Input material =
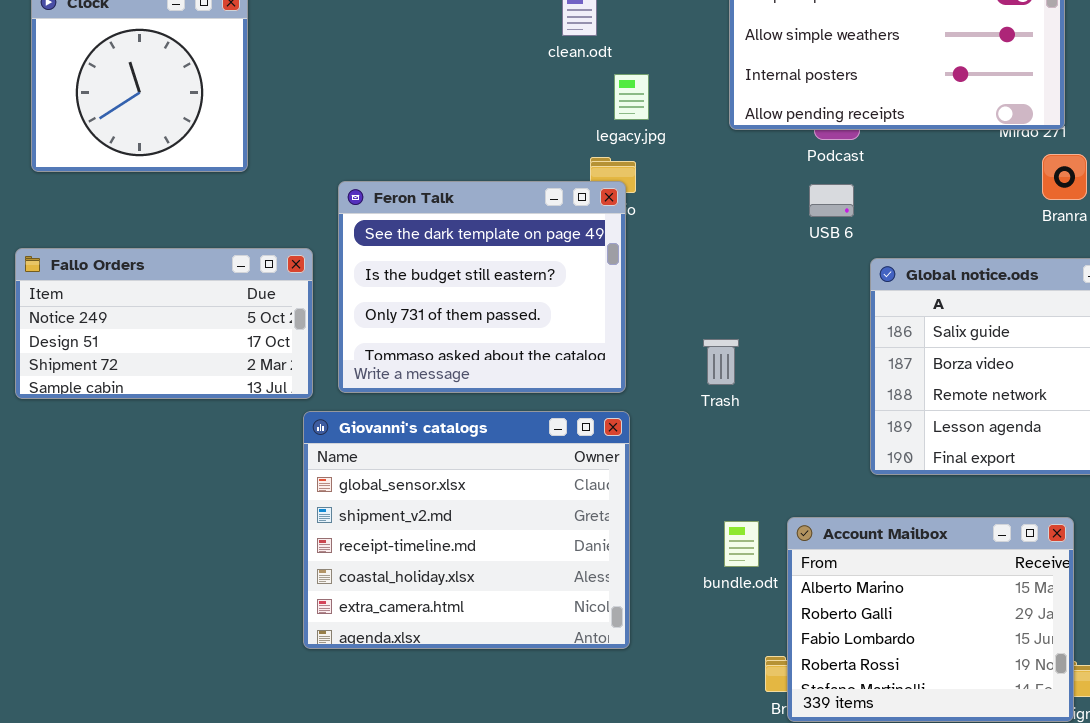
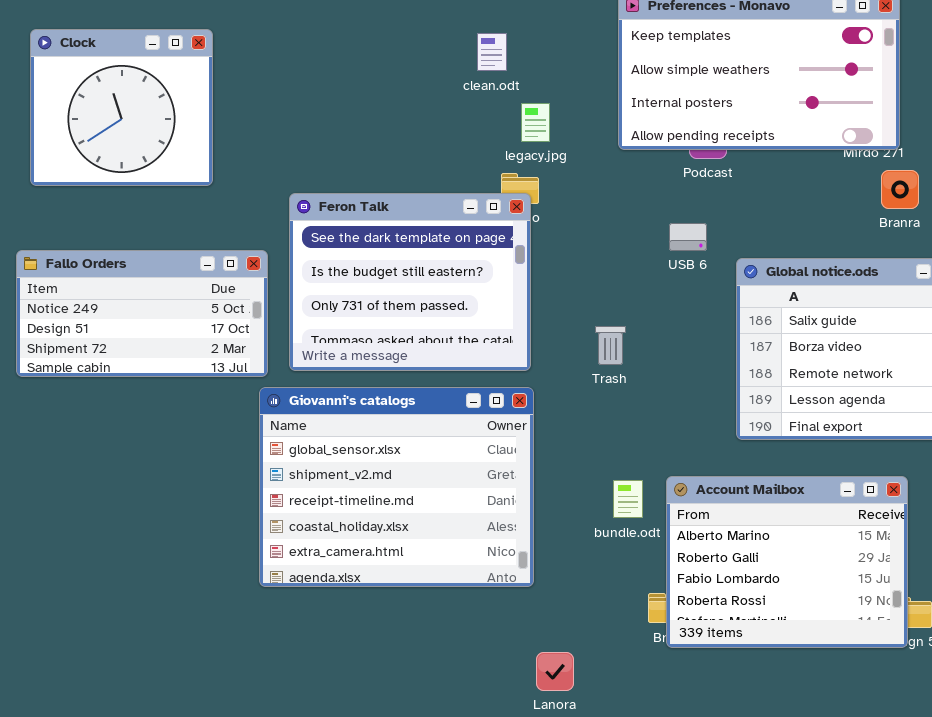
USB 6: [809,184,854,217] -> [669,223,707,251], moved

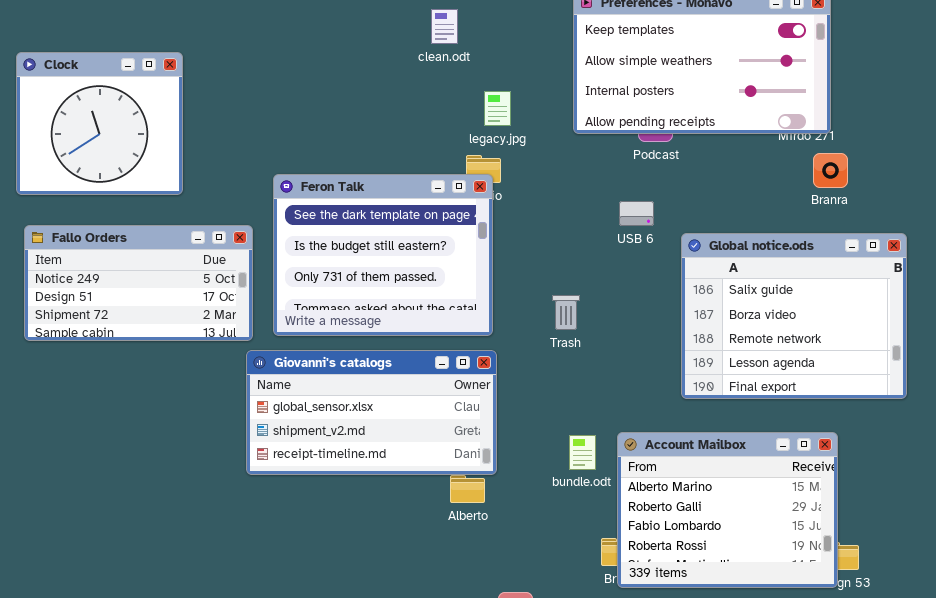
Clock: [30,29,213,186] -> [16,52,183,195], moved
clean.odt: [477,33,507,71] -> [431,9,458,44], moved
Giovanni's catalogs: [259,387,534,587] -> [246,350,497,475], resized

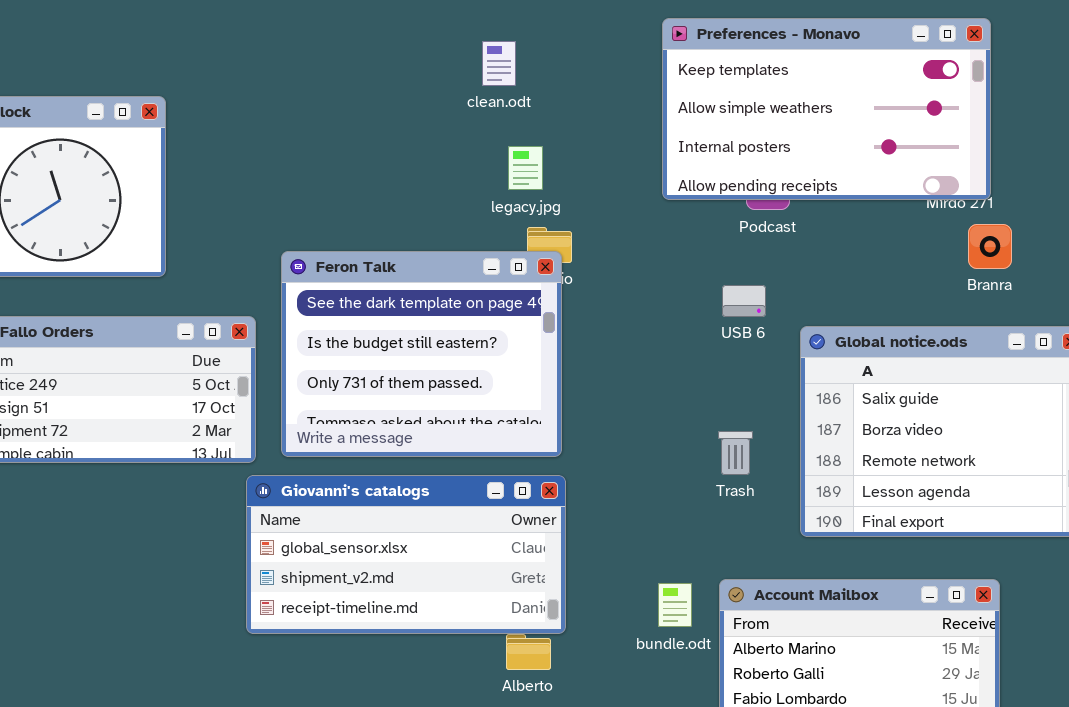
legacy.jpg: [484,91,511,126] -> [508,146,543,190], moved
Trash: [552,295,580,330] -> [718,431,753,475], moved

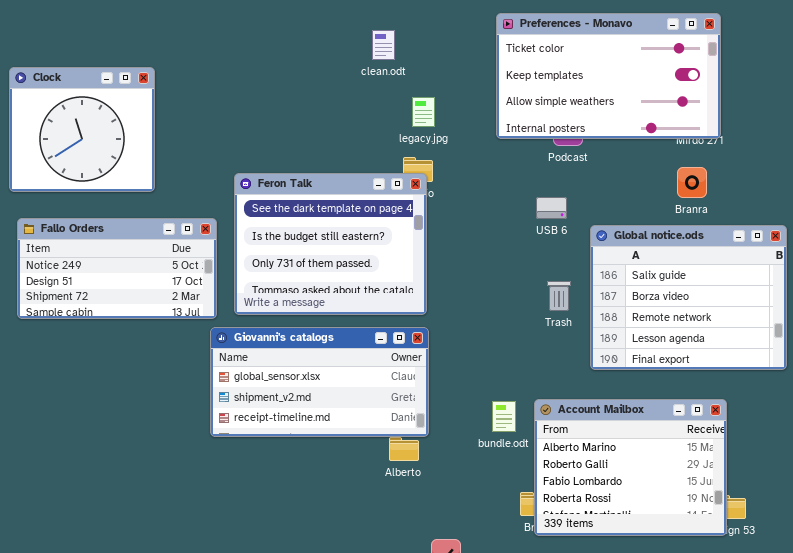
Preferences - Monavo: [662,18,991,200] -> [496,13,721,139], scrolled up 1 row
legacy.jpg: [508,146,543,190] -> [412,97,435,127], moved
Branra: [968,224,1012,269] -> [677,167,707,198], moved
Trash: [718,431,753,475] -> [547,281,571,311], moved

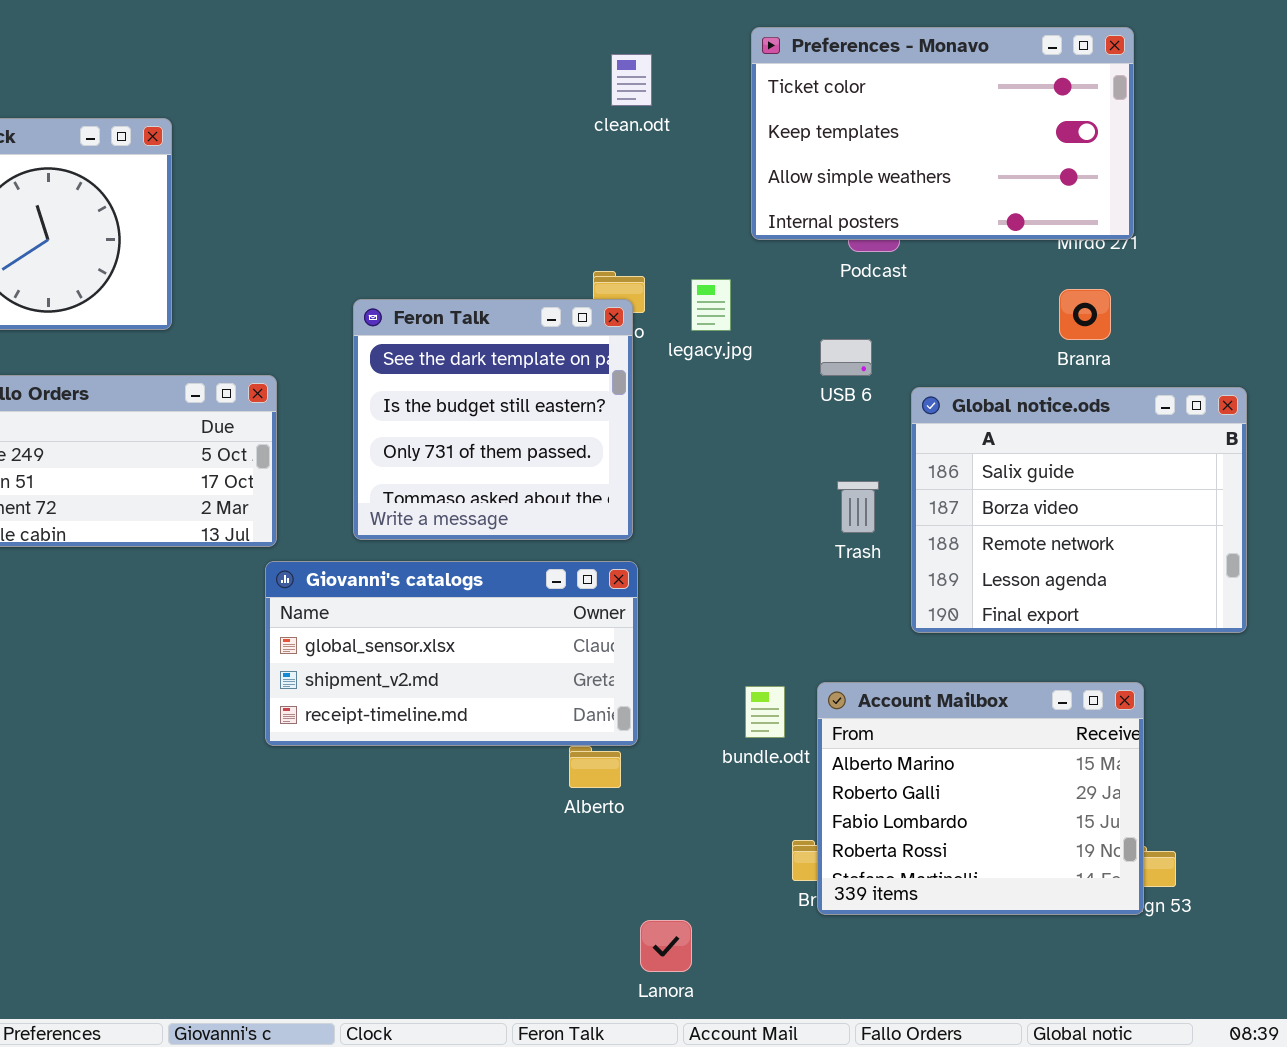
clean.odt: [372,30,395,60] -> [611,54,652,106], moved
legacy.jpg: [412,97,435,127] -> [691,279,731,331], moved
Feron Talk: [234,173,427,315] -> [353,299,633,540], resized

...

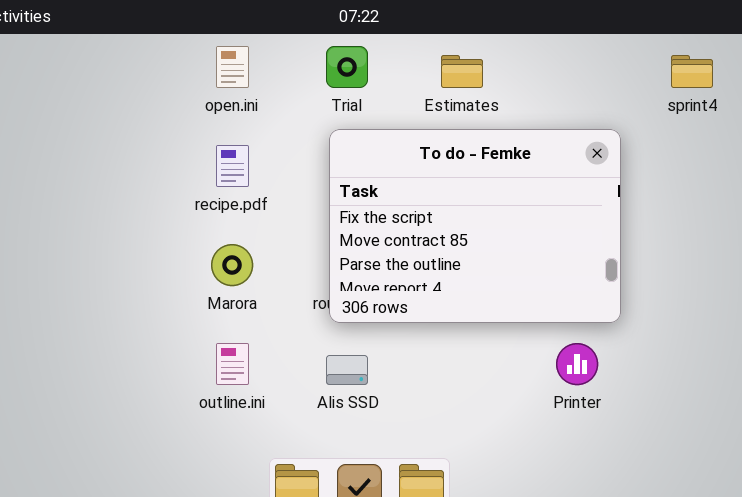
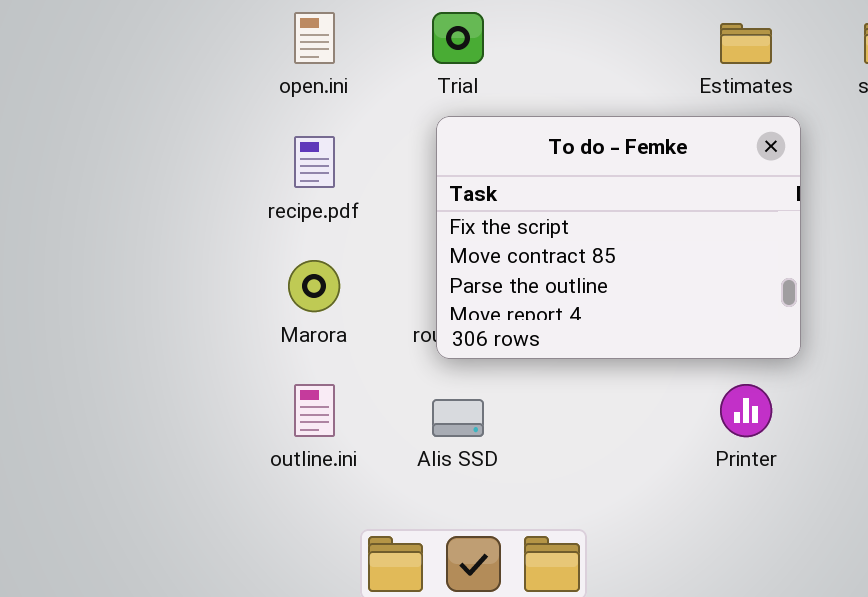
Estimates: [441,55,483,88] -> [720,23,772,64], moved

Exercise =
Where a line of the entries contains the word "resized", copy that line.

Answer space =
Giovanni's catalogs: [259,387,534,587] -> [246,350,497,475], resized
Feron Talk: [234,173,427,315] -> [353,299,633,540], resized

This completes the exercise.